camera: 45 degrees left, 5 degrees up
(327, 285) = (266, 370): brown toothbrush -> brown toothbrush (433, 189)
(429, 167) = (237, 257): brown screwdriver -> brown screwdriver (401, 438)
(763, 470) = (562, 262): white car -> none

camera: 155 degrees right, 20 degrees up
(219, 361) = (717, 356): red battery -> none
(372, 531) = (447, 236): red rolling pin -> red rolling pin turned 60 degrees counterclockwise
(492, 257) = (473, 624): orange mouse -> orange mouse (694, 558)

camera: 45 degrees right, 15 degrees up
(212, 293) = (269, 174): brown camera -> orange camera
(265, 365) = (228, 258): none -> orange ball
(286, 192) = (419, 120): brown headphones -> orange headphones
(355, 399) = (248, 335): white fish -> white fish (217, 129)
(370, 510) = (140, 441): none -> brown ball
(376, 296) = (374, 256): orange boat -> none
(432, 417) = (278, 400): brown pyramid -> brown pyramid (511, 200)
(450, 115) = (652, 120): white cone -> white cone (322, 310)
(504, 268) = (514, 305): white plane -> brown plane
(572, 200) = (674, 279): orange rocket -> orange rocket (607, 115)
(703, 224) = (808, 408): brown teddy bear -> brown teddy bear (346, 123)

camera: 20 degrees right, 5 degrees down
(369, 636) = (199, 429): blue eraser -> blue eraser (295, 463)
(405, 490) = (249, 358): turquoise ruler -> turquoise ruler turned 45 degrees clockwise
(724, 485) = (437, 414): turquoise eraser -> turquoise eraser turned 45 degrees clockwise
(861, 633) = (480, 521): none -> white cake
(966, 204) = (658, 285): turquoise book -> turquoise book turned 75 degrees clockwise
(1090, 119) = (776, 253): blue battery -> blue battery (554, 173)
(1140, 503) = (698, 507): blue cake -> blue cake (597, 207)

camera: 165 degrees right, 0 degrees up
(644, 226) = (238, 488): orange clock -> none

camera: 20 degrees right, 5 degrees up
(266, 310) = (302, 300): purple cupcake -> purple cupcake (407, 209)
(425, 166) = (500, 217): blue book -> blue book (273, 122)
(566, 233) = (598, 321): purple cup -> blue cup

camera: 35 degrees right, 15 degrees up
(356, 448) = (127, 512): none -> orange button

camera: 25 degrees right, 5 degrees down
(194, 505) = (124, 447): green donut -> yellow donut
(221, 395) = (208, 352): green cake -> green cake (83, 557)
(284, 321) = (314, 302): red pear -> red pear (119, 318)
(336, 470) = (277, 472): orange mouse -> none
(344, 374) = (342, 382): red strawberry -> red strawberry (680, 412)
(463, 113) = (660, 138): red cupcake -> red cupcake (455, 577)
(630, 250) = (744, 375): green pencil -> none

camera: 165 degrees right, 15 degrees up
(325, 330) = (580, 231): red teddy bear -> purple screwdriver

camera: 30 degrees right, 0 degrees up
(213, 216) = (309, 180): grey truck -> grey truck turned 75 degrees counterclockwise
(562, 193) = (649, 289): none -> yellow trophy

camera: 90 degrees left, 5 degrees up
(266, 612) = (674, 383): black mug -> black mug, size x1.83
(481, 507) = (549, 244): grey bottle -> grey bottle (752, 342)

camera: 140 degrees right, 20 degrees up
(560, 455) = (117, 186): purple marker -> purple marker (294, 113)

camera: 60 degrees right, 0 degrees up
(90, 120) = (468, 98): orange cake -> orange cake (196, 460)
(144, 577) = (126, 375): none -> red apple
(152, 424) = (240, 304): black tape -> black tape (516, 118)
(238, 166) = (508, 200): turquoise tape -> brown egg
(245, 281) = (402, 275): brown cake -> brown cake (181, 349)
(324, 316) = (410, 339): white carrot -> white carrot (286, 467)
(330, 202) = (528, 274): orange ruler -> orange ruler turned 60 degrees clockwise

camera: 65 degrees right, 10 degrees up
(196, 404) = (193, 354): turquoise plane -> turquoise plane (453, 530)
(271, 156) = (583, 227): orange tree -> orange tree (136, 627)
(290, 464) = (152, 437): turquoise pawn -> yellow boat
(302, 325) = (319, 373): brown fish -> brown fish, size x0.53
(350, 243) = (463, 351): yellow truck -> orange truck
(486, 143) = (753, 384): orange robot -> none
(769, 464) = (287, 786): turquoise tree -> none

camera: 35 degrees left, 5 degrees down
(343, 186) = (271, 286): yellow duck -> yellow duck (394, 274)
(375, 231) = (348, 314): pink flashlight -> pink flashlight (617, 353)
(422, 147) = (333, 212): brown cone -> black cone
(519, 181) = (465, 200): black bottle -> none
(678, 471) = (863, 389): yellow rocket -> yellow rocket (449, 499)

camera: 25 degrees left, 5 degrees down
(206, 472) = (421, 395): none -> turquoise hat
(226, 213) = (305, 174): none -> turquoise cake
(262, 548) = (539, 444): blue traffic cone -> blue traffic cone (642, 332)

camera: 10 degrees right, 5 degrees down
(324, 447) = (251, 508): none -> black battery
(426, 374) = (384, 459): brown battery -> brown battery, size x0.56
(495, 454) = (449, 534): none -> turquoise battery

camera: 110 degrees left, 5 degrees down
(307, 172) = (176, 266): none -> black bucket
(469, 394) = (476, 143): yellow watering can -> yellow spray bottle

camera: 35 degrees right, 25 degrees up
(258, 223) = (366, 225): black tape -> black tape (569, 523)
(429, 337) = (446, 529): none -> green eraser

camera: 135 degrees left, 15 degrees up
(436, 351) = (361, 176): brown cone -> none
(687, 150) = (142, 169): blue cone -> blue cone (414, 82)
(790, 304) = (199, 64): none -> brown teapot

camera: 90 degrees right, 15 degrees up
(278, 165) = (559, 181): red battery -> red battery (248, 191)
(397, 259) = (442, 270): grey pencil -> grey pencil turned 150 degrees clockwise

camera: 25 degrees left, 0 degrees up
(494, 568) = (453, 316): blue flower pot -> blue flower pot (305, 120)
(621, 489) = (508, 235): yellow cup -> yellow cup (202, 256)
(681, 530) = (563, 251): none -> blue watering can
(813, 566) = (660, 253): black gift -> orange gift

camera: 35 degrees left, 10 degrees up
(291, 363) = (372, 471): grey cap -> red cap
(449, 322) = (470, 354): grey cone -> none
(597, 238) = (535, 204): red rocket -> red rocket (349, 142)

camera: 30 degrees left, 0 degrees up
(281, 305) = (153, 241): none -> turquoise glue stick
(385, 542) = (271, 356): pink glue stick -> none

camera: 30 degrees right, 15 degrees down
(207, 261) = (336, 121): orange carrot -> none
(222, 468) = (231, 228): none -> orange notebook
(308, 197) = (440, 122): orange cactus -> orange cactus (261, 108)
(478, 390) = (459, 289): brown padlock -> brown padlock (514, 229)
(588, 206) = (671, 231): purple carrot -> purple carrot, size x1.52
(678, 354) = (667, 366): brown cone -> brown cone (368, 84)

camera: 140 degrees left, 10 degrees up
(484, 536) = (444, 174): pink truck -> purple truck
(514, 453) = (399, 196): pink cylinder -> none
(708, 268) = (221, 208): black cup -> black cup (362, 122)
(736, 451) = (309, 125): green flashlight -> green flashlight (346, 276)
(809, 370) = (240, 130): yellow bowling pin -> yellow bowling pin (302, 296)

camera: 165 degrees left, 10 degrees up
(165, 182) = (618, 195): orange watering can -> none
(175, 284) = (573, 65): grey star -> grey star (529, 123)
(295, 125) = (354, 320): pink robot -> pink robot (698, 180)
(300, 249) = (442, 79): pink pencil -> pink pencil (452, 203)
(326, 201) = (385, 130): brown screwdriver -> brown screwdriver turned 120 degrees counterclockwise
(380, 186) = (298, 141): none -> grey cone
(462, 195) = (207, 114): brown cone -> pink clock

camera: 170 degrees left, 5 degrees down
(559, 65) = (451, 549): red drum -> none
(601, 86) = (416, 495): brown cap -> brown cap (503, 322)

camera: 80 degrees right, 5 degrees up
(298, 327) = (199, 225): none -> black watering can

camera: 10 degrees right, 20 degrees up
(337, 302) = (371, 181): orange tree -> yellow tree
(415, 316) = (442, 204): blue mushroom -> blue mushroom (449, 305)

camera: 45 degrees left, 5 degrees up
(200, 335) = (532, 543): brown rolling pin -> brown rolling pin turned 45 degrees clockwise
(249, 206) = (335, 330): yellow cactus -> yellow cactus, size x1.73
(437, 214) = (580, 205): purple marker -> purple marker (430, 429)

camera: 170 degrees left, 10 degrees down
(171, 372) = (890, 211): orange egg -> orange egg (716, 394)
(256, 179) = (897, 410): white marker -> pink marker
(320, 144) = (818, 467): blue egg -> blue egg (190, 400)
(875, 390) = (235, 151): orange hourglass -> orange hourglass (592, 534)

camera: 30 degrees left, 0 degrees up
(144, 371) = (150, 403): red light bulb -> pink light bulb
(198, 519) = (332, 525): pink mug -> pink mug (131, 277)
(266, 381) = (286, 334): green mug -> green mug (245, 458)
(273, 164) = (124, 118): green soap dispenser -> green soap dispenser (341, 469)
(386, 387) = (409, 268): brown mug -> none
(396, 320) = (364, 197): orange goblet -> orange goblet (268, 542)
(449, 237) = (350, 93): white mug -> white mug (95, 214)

HOW TO COMPLETE THIS TASK: Output exactly one stretch of the listing: from the line containing "camera: 170 degrees left, 5 degrees down" through the line containing "(200, 335) = (532, 543): brown", both end lines included.

ANSWER SECTION:
camera: 170 degrees left, 5 degrees down
(559, 65) = (451, 549): red drum -> none
(601, 86) = (416, 495): brown cap -> brown cap (503, 322)

camera: 80 degrees right, 5 degrees up
(298, 327) = (199, 225): none -> black watering can

camera: 10 degrees right, 20 degrees up
(337, 302) = (371, 181): orange tree -> yellow tree
(415, 316) = (442, 204): blue mushroom -> blue mushroom (449, 305)

camera: 45 degrees left, 5 degrees up
(200, 335) = (532, 543): brown rolling pin -> brown rolling pin turned 45 degrees clockwise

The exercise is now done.